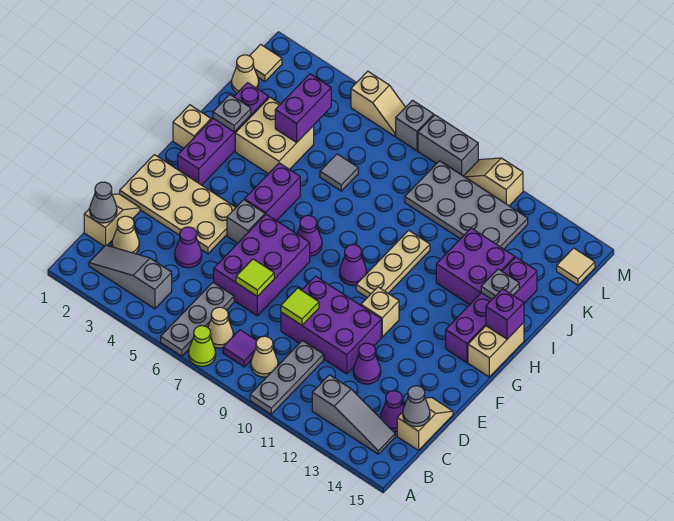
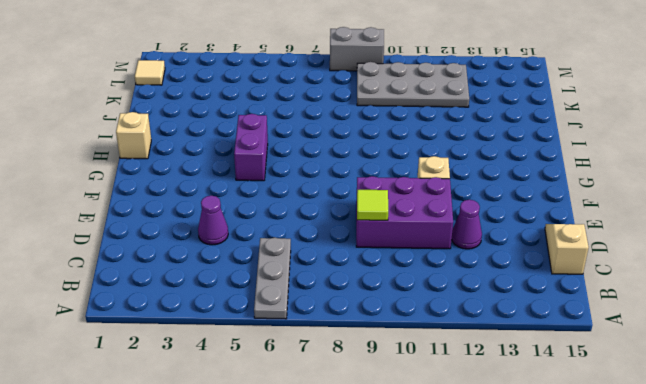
none -> lime cone A7 level 1
none -> grey plate A10:C10 level 1
none -> grey slope B2:B4 level 1 top 4
none -> tan cone B7 level 1

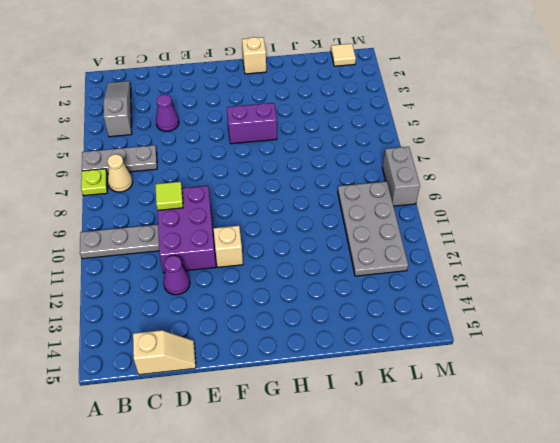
lime plate A7 level 1 -> lime cone A7 level 1
none -> purple tile B8 level 1
none -> tan cone B9 level 1
none -> grey slope B12:B14 level 1 top 12
none -> tan slope C1:D1 level 1 top C

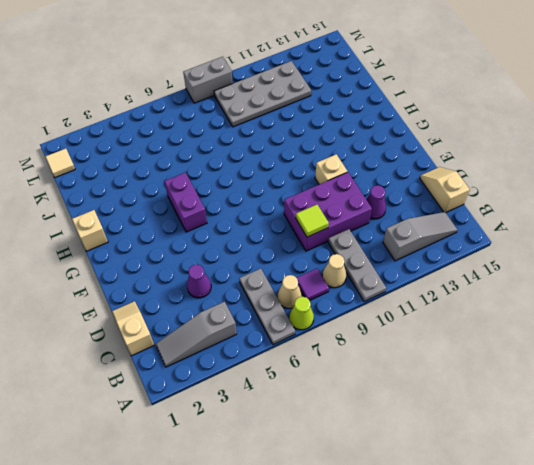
none -> tan cone C2 level 1
none -> purple cone C14 level 1
none -> purple brick D6:F7 level 1
none -> tan plate E1:F4 level 1

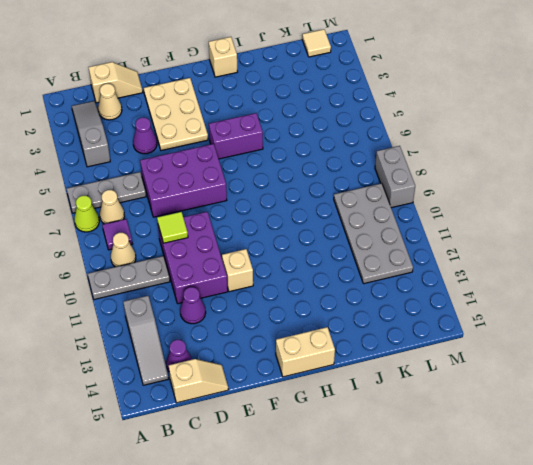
tan plate E2:F4 level 1 -> tan plate E1:F4 level 1
none -> grey brick F5 level 1
none -> purple brick G2:J2 level 1
none -> purple cone G7 level 1
none -> purple cone G9 level 1

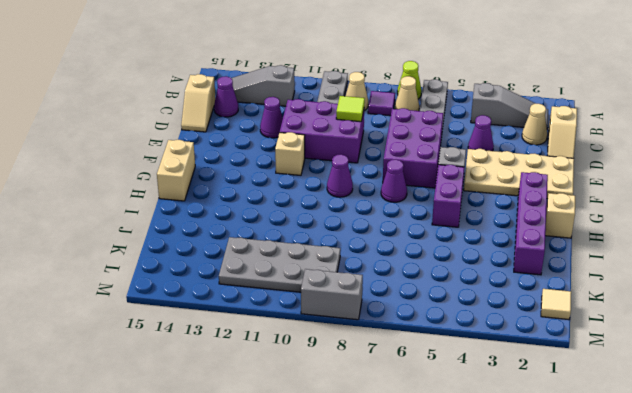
none -> tan plate G10:I10 level 1
none -> purple brick G14:J14 level 1
none -> tan brick I3:J4 level 1
none -> purple brick I12:J13 level 1

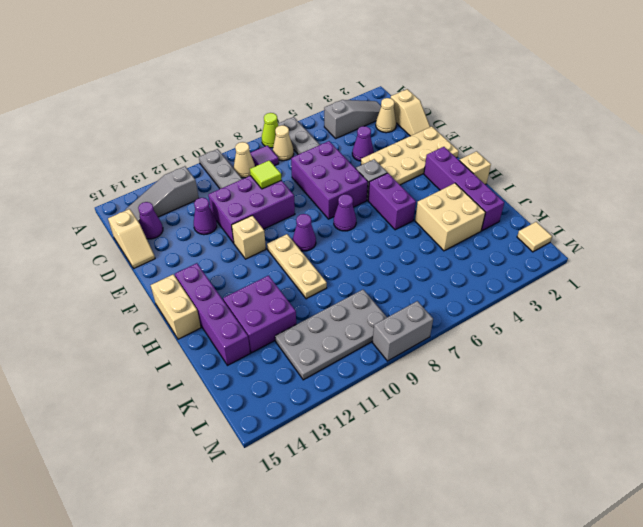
none -> grey tile J6 level 1
none -> tan cone K1 level 1
none -> tan tile L15 level 1
none -> tan slope M5:M6 level 1 top 5

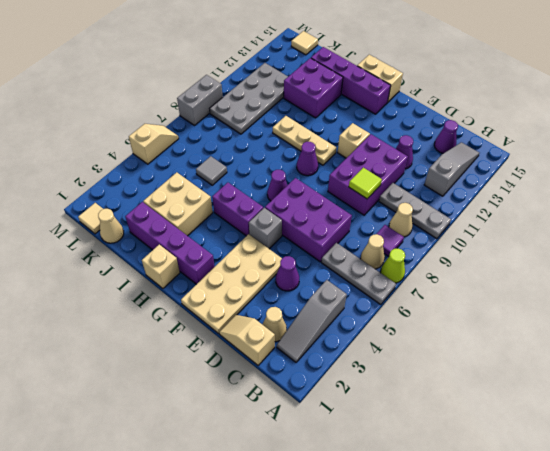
none -> tan slope C15:D15 level 1 top C
none -> grey brick M7 level 1
none -> tan slope M10:M11 level 1 top 11
none -> grey cone C1 level 2

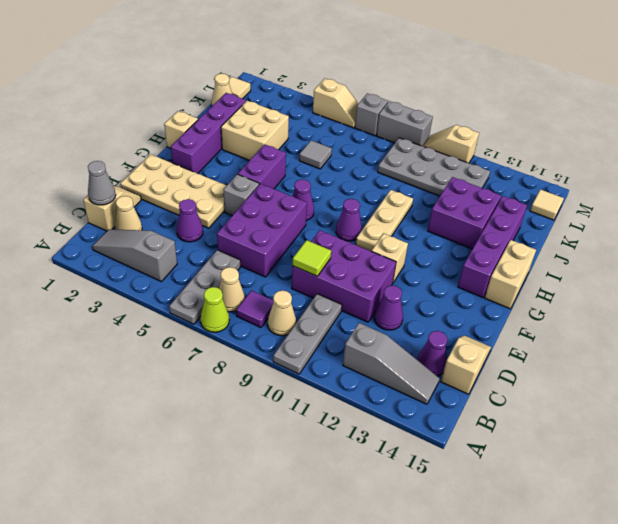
none -> grey cone C15 level 2
none -> lime tile D7 level 2
none -> purple brick H15 level 2
none -> grey plate I2 level 2

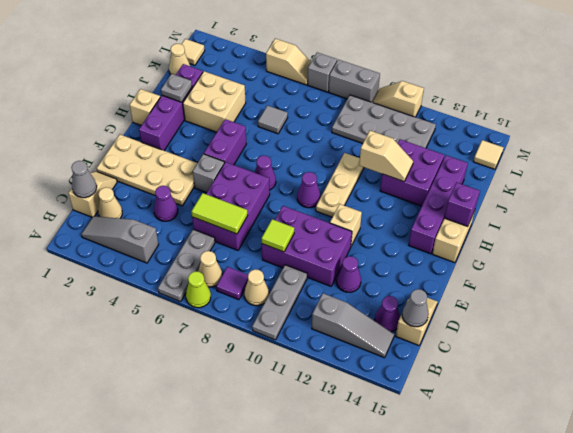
lime tile D6:D7 level 2 -> lime tile D7 level 2
tan slope I11:I12 level 2 top 11 -> none
none -> grey plate I14 level 2
none -> purple brick J4:K4 level 2

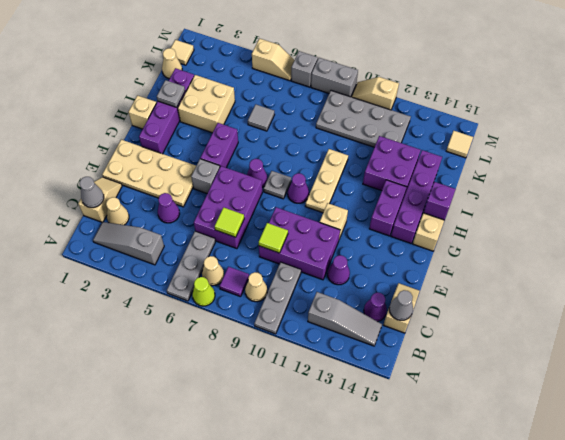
grey plate G8 level 1 -> grey plate I14 level 2
purple brick G13:H13 level 1 -> purple brick J4:K4 level 2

- - - - -

## What is expected
Copy exactly, with no pictures, the lines from the line containing "none -> tan slope M10:M11 level 1 top 11" through the last line of the records above.

## Output below
none -> tan slope M10:M11 level 1 top 11
none -> grey cone C1 level 2

none -> grey cone C15 level 2
none -> lime tile D7 level 2
none -> purple brick H15 level 2
none -> grey plate I2 level 2

lime tile D6:D7 level 2 -> lime tile D7 level 2
tan slope I11:I12 level 2 top 11 -> none
none -> grey plate I14 level 2
none -> purple brick J4:K4 level 2

grey plate G8 level 1 -> grey plate I14 level 2
purple brick G13:H13 level 1 -> purple brick J4:K4 level 2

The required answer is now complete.